(REQUIRED WORK): Which lines in the items below contain the string "kern"? Pick out each of those lines and copy it in full.

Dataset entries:
——
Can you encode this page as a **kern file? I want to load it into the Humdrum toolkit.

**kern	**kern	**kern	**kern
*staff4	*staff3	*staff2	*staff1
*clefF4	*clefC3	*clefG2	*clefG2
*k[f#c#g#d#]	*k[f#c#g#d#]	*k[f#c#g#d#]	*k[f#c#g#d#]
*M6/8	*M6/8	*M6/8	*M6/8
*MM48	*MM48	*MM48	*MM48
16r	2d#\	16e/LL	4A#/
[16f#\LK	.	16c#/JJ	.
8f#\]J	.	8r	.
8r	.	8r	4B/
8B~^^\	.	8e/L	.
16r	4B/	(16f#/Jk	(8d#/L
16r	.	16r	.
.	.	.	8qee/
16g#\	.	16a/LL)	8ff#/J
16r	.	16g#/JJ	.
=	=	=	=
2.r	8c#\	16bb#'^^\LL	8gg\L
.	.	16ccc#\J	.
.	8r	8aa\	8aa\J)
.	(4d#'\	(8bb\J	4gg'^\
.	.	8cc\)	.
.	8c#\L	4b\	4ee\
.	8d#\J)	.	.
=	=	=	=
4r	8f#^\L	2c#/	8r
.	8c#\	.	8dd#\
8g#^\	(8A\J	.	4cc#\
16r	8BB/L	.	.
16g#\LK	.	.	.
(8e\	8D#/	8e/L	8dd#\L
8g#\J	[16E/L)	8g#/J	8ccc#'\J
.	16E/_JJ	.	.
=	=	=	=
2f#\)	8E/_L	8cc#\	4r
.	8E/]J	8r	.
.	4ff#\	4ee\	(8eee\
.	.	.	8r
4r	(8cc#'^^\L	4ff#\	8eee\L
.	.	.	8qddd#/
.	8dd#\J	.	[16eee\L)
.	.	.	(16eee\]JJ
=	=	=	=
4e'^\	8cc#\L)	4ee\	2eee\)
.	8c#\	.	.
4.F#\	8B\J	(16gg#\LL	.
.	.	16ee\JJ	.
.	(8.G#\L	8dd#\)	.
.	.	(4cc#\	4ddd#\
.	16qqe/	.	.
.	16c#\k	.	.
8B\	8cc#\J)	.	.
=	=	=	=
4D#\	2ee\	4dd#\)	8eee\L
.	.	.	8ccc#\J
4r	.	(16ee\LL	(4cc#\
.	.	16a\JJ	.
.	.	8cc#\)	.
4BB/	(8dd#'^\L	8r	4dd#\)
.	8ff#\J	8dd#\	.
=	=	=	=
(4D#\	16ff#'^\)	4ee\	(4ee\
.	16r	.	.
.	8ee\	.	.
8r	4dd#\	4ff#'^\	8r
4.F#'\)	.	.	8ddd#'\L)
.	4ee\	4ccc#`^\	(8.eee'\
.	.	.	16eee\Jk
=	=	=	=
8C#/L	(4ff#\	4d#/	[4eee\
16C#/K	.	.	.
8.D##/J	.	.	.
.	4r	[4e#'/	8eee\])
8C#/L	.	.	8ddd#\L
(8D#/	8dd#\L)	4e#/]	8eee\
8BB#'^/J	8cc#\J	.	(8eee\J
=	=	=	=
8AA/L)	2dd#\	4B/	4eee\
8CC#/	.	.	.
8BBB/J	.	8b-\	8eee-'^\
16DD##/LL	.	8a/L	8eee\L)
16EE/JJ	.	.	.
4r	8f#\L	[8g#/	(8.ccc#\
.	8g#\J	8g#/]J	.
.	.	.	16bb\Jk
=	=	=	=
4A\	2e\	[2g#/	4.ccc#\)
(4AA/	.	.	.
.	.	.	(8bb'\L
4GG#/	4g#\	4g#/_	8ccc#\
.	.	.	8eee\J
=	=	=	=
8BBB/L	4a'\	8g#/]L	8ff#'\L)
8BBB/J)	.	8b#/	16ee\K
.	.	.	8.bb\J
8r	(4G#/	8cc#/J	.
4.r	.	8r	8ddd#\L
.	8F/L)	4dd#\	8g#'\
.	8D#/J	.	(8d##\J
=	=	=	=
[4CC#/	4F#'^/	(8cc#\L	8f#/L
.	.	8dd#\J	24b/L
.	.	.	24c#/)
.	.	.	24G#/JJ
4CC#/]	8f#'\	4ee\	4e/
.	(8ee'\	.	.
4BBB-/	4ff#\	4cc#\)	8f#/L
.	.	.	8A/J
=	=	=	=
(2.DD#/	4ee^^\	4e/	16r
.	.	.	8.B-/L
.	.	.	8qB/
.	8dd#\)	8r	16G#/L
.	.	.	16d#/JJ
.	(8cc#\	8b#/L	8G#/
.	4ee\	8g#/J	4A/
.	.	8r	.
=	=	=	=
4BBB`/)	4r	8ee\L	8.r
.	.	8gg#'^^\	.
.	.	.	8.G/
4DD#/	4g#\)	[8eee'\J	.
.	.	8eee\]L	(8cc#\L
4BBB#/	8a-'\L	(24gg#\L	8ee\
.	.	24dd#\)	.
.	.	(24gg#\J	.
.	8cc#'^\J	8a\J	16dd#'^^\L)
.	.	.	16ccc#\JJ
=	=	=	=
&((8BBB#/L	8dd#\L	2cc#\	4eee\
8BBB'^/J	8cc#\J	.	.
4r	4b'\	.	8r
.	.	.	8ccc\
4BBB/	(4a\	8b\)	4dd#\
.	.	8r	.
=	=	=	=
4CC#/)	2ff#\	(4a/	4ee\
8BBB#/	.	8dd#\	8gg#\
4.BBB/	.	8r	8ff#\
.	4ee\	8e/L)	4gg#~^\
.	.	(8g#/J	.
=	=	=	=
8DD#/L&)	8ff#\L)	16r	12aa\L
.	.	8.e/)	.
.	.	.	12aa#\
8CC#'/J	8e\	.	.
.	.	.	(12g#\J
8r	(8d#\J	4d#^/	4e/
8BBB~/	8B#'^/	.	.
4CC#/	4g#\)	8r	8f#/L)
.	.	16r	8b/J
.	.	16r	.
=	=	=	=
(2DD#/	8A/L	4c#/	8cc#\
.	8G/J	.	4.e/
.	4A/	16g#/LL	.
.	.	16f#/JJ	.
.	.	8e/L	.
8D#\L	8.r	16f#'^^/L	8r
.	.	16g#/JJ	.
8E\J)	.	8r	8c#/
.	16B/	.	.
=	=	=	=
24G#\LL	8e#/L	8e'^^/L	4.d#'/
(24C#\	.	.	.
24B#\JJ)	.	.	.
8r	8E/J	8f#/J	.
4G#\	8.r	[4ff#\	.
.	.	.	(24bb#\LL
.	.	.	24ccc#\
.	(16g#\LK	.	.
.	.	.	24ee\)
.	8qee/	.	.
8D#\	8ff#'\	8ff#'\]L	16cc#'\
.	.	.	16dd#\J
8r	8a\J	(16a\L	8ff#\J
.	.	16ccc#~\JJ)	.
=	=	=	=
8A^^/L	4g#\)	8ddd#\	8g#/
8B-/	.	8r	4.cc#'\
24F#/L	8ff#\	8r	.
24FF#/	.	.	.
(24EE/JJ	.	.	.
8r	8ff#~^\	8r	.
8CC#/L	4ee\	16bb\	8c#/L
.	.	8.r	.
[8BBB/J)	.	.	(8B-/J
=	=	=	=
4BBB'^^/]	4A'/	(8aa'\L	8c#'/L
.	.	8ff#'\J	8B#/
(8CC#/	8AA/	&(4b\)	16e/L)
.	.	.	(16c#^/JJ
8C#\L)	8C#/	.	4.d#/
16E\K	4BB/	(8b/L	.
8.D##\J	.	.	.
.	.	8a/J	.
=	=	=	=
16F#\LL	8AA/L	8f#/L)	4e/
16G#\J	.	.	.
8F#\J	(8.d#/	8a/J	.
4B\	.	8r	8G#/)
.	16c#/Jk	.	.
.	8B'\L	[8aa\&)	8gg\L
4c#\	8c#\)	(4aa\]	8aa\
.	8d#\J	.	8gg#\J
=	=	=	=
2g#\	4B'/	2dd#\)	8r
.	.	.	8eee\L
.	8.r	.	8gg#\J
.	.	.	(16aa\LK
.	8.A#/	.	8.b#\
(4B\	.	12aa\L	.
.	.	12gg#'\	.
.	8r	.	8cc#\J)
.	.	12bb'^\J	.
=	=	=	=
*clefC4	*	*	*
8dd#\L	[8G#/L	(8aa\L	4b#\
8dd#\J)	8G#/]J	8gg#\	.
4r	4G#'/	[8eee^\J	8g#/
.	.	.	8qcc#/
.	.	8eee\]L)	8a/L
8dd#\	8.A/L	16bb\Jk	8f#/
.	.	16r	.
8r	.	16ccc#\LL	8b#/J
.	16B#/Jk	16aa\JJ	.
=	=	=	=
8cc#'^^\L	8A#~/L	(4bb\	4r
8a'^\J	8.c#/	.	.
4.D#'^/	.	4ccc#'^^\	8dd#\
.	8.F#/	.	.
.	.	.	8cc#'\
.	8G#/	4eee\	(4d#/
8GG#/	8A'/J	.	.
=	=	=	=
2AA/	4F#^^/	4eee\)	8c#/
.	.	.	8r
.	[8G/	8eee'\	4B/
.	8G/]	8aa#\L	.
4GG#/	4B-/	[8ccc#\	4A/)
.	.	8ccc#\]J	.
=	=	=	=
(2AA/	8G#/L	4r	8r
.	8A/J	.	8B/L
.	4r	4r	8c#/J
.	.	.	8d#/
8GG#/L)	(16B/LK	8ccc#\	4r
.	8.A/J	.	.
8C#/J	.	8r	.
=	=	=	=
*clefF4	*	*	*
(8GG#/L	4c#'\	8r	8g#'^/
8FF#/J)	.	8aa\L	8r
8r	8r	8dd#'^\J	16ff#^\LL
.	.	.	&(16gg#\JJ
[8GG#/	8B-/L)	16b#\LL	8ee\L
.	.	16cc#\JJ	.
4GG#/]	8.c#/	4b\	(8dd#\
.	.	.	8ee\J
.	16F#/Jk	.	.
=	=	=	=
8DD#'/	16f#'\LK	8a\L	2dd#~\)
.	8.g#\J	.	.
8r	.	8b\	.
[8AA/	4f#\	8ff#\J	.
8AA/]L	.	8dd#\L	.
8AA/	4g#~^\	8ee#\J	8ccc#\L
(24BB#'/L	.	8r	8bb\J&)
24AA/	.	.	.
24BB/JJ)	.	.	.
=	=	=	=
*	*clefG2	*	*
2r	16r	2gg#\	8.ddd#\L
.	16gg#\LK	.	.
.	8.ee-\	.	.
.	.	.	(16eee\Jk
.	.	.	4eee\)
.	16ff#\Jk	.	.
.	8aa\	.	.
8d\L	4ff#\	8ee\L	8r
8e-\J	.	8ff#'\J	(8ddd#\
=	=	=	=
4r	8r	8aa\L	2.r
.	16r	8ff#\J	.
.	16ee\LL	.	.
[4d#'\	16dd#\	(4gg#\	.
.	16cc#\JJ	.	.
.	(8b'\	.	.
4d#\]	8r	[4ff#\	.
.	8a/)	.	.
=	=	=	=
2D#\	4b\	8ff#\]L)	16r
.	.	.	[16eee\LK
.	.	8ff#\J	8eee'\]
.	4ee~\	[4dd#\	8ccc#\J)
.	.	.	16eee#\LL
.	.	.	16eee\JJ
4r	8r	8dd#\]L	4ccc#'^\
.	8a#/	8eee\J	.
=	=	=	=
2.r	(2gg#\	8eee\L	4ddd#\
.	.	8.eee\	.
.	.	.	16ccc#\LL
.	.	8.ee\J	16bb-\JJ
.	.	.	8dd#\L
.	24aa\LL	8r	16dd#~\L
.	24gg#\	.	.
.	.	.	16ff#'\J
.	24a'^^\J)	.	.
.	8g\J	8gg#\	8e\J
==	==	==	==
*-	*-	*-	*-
——
(SOLVED PROBLEM):
Can you encode this page as a **kern file? I want to load it into the Humdrum toolkit.
**kern	**kern	**kern	**kern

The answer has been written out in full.